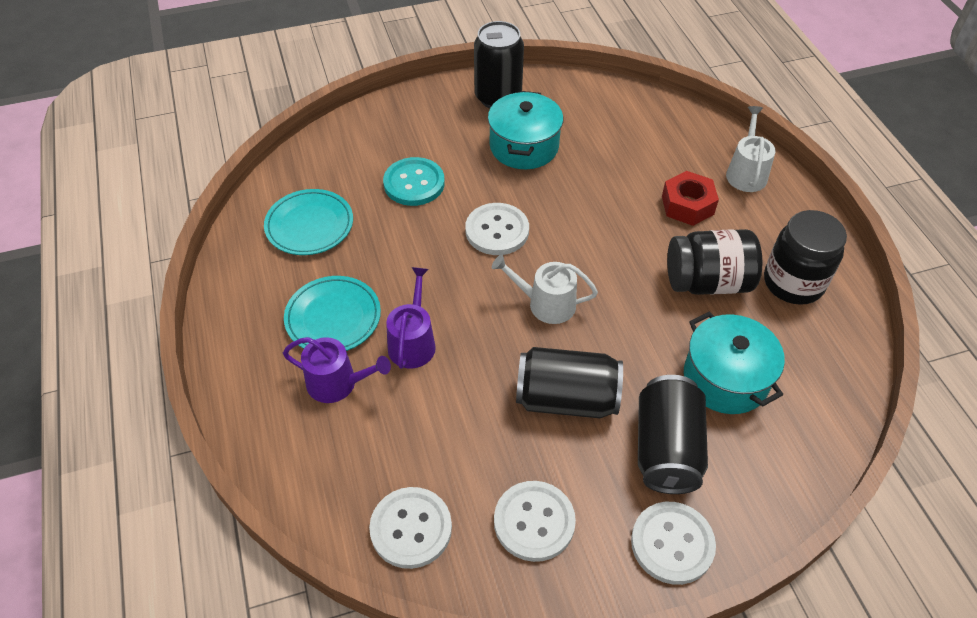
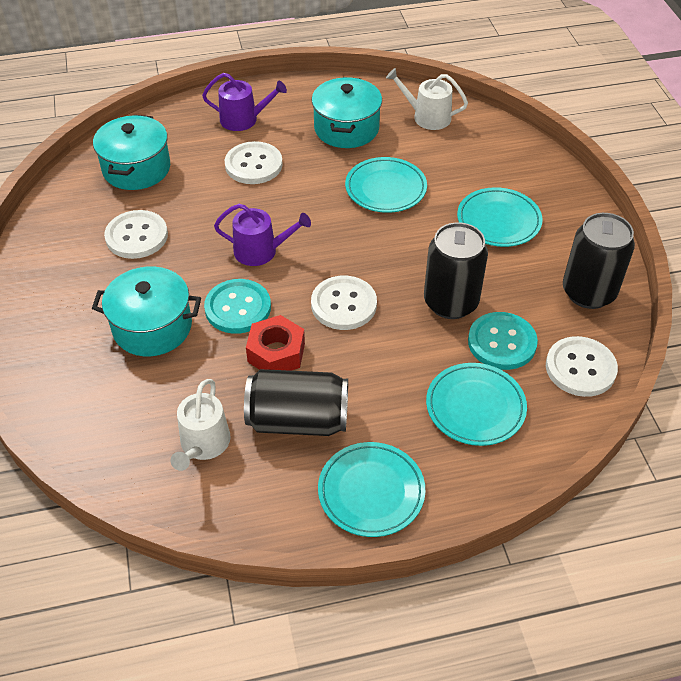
black jar: 2 -> 0
turquoise button: 1 -> 2
turquoise plate: 2 -> 4
turquoise pot: 2 -> 3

-*-*-

**Work item**
Each line in the data that has the word "turquoise" counts once; state how many such lines there are, without comment.

**Written reply**
3